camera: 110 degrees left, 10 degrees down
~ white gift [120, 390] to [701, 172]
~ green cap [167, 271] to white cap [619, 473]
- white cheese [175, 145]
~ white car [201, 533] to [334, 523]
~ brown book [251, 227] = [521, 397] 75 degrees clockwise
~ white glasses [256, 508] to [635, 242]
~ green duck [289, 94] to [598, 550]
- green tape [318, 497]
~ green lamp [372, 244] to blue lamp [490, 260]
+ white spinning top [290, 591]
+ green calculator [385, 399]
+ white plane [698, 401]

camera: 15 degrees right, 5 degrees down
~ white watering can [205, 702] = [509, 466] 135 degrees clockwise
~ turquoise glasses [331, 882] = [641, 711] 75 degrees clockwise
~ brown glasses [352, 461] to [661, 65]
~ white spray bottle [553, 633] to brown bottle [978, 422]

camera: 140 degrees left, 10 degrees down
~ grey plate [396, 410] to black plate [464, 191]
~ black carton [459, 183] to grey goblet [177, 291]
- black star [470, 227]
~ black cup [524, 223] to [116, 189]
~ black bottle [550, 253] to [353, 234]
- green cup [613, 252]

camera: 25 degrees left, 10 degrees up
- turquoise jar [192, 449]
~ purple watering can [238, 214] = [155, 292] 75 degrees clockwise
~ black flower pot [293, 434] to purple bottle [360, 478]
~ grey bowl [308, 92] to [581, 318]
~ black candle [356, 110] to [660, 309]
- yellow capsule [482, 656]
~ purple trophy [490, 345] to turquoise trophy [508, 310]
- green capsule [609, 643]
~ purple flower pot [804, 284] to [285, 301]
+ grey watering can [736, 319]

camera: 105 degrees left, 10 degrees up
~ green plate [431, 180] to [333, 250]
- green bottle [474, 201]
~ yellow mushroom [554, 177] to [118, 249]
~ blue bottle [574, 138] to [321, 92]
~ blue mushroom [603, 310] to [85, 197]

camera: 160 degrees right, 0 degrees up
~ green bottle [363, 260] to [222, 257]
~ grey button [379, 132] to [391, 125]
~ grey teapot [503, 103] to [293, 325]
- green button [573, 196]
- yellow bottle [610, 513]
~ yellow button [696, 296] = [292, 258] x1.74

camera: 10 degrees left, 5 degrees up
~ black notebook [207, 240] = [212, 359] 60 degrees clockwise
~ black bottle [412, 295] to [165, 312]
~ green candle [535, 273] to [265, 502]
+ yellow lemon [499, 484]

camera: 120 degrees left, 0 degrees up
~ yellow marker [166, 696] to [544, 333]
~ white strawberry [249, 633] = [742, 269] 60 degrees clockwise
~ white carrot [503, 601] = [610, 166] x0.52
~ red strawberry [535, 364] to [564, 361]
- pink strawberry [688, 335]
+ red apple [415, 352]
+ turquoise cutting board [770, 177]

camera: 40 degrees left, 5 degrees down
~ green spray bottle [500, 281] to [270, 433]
+===+
» Assignment: Give the listing above again in full, exactly as written.

» Answer space:
camera: 110 degrees left, 10 degrees down
~ white gift [120, 390] to [701, 172]
~ green cap [167, 271] to white cap [619, 473]
- white cheese [175, 145]
~ white car [201, 533] to [334, 523]
~ brown book [251, 227] = [521, 397] 75 degrees clockwise
~ white glasses [256, 508] to [635, 242]
~ green duck [289, 94] to [598, 550]
- green tape [318, 497]
~ green lamp [372, 244] to blue lamp [490, 260]
+ white spinning top [290, 591]
+ green calculator [385, 399]
+ white plane [698, 401]

camera: 15 degrees right, 5 degrees down
~ white watering can [205, 702] = [509, 466] 135 degrees clockwise
~ turquoise glasses [331, 882] = [641, 711] 75 degrees clockwise
~ brown glasses [352, 461] to [661, 65]
~ white spray bottle [553, 633] to brown bottle [978, 422]

camera: 140 degrees left, 10 degrees down
~ grey plate [396, 410] to black plate [464, 191]
~ black carton [459, 183] to grey goblet [177, 291]
- black star [470, 227]
~ black cup [524, 223] to [116, 189]
~ black bottle [550, 253] to [353, 234]
- green cup [613, 252]

camera: 25 degrees left, 10 degrees up
- turquoise jar [192, 449]
~ purple watering can [238, 214] = [155, 292] 75 degrees clockwise
~ black flower pot [293, 434] to purple bottle [360, 478]
~ grey bowl [308, 92] to [581, 318]
~ black candle [356, 110] to [660, 309]
- yellow capsule [482, 656]
~ purple trophy [490, 345] to turquoise trophy [508, 310]
- green capsule [609, 643]
~ purple flower pot [804, 284] to [285, 301]
+ grey watering can [736, 319]

camera: 105 degrees left, 10 degrees up
~ green plate [431, 180] to [333, 250]
- green bottle [474, 201]
~ yellow mushroom [554, 177] to [118, 249]
~ blue bottle [574, 138] to [321, 92]
~ blue mushroom [603, 310] to [85, 197]

camera: 160 degrees right, 0 degrees up
~ green bottle [363, 260] to [222, 257]
~ grey button [379, 132] to [391, 125]
~ grey teapot [503, 103] to [293, 325]
- green button [573, 196]
- yellow bottle [610, 513]
~ yellow button [696, 296] = [292, 258] x1.74

camera: 10 degrees left, 5 degrees up
~ black notebook [207, 240] = [212, 359] 60 degrees clockwise
~ black bottle [412, 295] to [165, 312]
~ green candle [535, 273] to [265, 502]
+ yellow lemon [499, 484]

camera: 120 degrees left, 0 degrees up
~ yellow marker [166, 696] to [544, 333]
~ white strawberry [249, 633] = [742, 269] 60 degrees clockwise
~ white carrot [503, 601] = [610, 166] x0.52
~ red strawberry [535, 364] to [564, 361]
- pink strawberry [688, 335]
+ red apple [415, 352]
+ turquoise cutting board [770, 177]

camera: 40 degrees left, 5 degrees down
~ green spray bottle [500, 281] to [270, 433]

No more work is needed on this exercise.